═════ INPUT RECORDS ═════

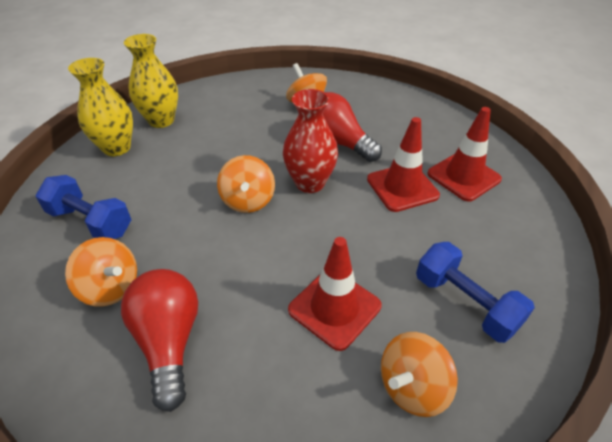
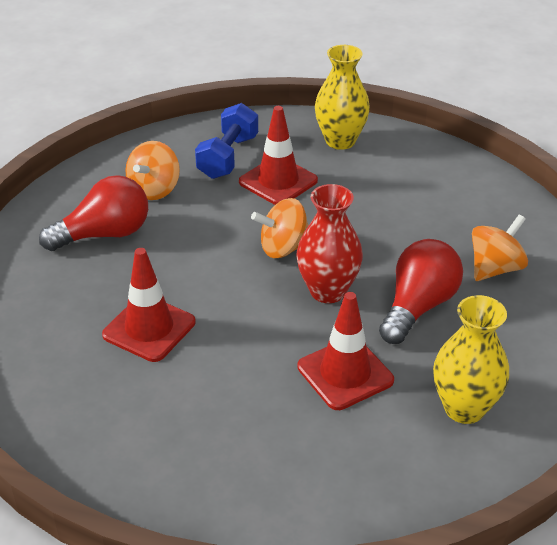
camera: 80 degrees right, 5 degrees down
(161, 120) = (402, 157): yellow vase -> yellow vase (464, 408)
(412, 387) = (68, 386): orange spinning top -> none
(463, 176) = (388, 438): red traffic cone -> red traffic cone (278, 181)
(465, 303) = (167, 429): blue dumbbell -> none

═════

■ WHAT IS NEEDED ■
Looking at the data above, report how many of its lines include the word "none". The number alone is the answer.

■ RESULT OF THIS TASK ■
2